Top of STUDY MATERIAL

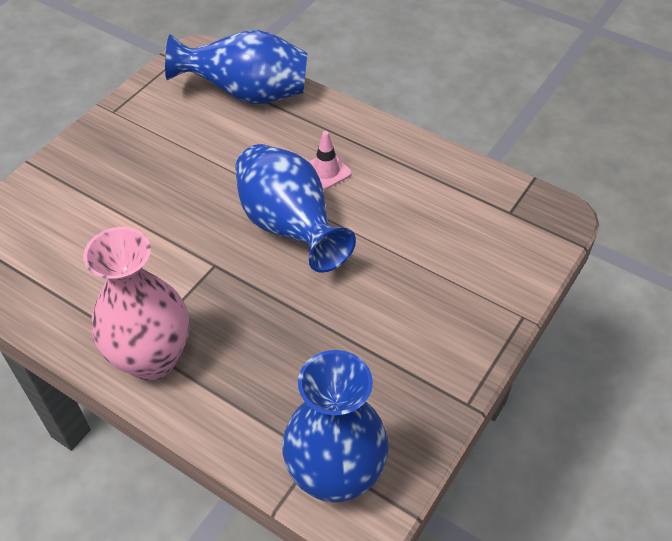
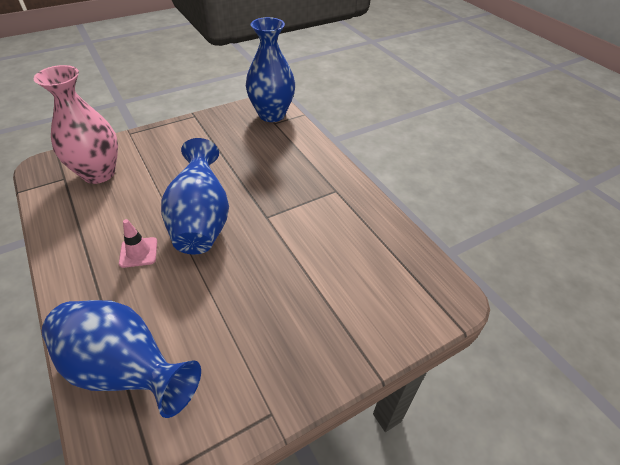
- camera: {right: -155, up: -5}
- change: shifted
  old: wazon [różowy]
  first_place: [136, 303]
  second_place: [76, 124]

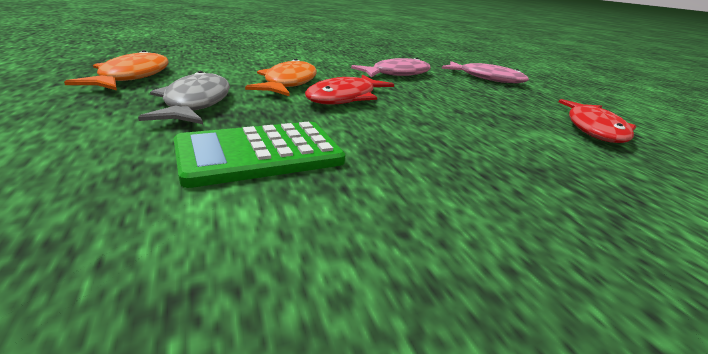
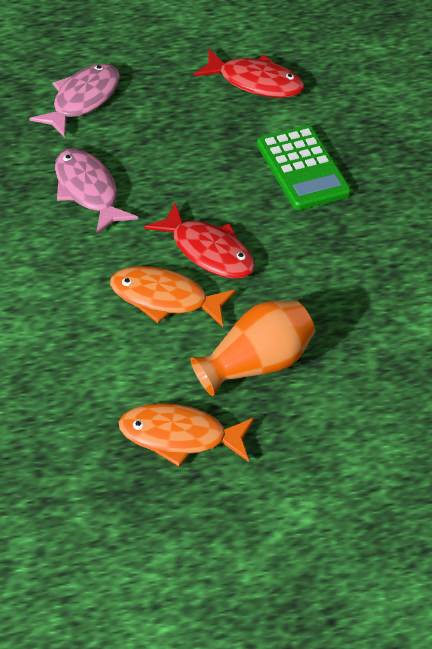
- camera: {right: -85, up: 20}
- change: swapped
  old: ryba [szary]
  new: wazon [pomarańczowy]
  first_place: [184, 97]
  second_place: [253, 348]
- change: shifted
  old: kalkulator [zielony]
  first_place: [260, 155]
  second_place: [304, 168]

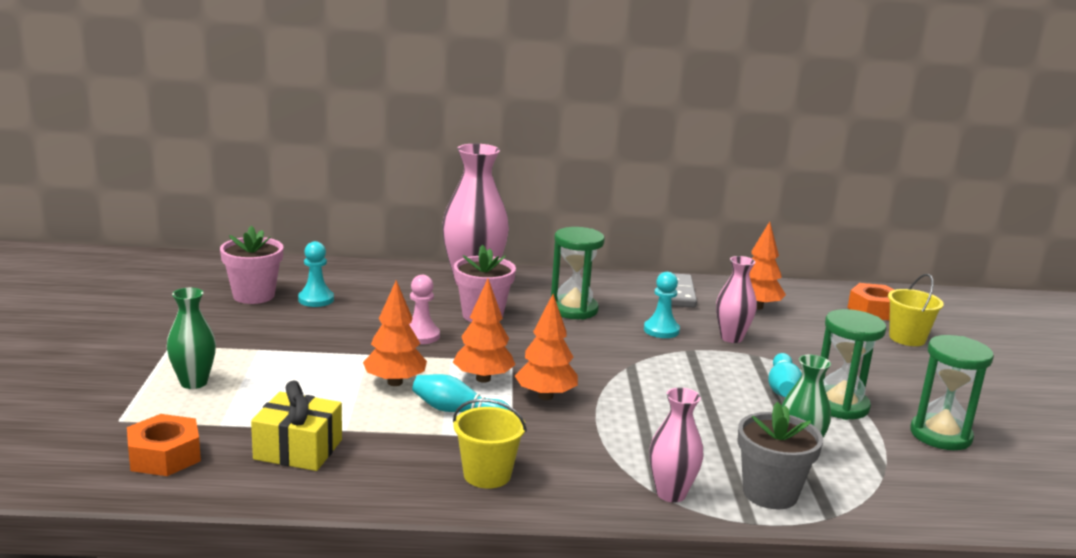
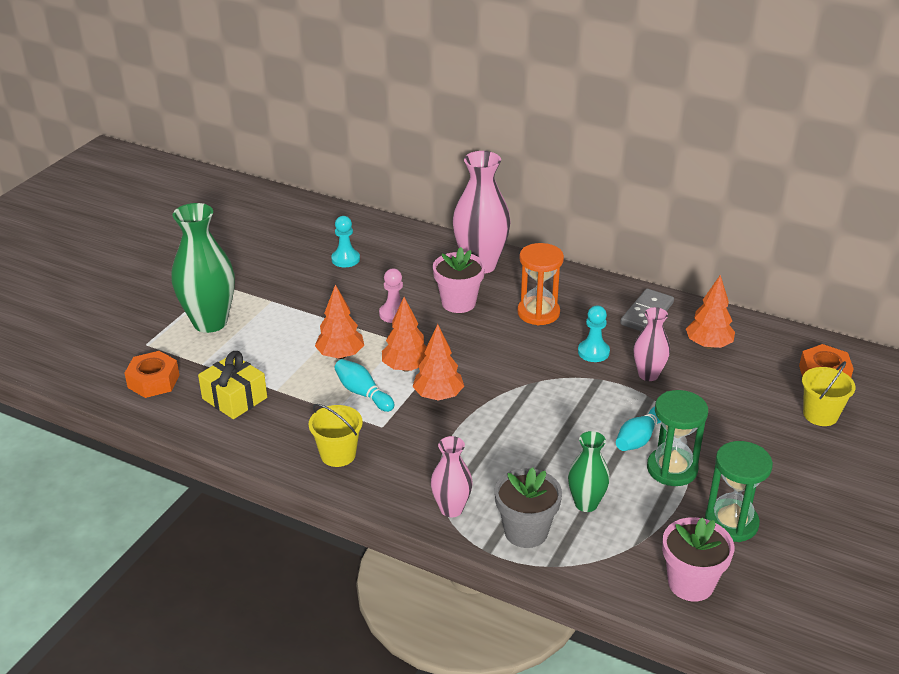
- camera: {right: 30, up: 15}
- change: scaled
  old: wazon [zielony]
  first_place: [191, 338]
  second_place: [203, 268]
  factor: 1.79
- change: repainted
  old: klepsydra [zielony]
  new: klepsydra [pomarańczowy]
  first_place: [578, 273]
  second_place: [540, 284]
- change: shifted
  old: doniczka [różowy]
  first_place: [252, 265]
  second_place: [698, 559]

Bottom of STUDY MATERIAL

**WHAT YOU SHOULD DO:** The records must come back exactly, with their pictures removed.

**EXERCISE SOLUTION:**
- camera: {right: -155, up: -5}
- change: shifted
  old: wazon [różowy]
  first_place: [136, 303]
  second_place: [76, 124]

- camera: {right: -85, up: 20}
- change: swapped
  old: ryba [szary]
  new: wazon [pomarańczowy]
  first_place: [184, 97]
  second_place: [253, 348]
- change: shifted
  old: kalkulator [zielony]
  first_place: [260, 155]
  second_place: [304, 168]

- camera: {right: 30, up: 15}
- change: scaled
  old: wazon [zielony]
  first_place: [191, 338]
  second_place: [203, 268]
  factor: 1.79
- change: repainted
  old: klepsydra [zielony]
  new: klepsydra [pomarańczowy]
  first_place: [578, 273]
  second_place: [540, 284]
- change: shifted
  old: doniczka [różowy]
  first_place: [252, 265]
  second_place: [698, 559]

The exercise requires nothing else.